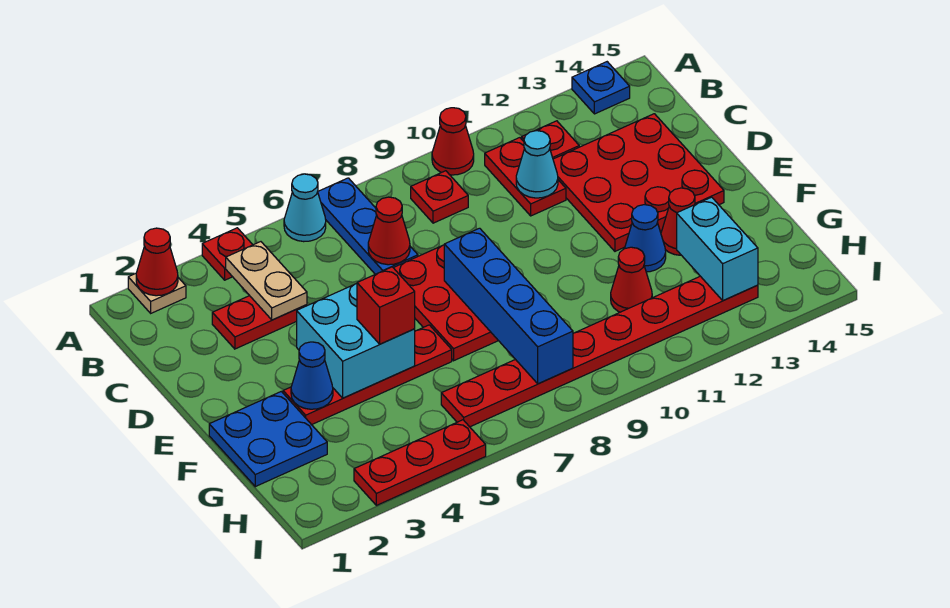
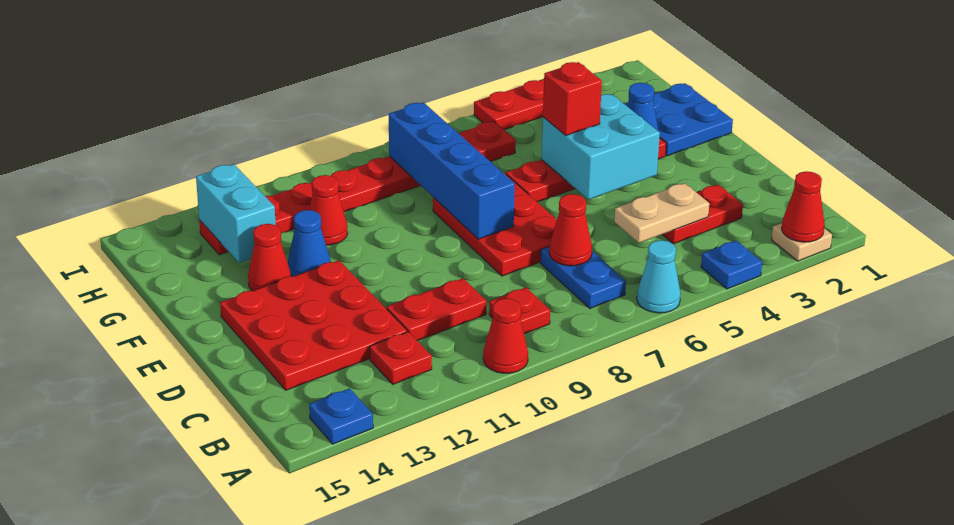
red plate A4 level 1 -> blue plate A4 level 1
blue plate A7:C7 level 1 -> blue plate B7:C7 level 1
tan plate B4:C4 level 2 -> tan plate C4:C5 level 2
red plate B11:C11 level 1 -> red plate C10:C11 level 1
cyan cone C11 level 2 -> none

──────

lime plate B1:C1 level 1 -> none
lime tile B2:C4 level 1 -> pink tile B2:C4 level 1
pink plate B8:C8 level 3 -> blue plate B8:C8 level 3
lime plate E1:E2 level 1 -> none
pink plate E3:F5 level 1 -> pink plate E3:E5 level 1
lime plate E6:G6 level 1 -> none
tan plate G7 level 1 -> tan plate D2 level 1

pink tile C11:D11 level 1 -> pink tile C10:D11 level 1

──────

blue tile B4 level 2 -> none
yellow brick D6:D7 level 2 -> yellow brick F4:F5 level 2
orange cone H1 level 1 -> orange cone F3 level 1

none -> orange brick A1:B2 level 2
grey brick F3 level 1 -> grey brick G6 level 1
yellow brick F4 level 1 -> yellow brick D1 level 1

──────

**What you should do**
The range runs from the line above containing "blue tile B4 level 2 -> none" to the line containing "yellow brick F4 level", inclusive. Restate those lines word for word and no others.

**Reply**
blue tile B4 level 2 -> none
yellow brick D6:D7 level 2 -> yellow brick F4:F5 level 2
orange cone H1 level 1 -> orange cone F3 level 1

none -> orange brick A1:B2 level 2
grey brick F3 level 1 -> grey brick G6 level 1
yellow brick F4 level 1 -> yellow brick D1 level 1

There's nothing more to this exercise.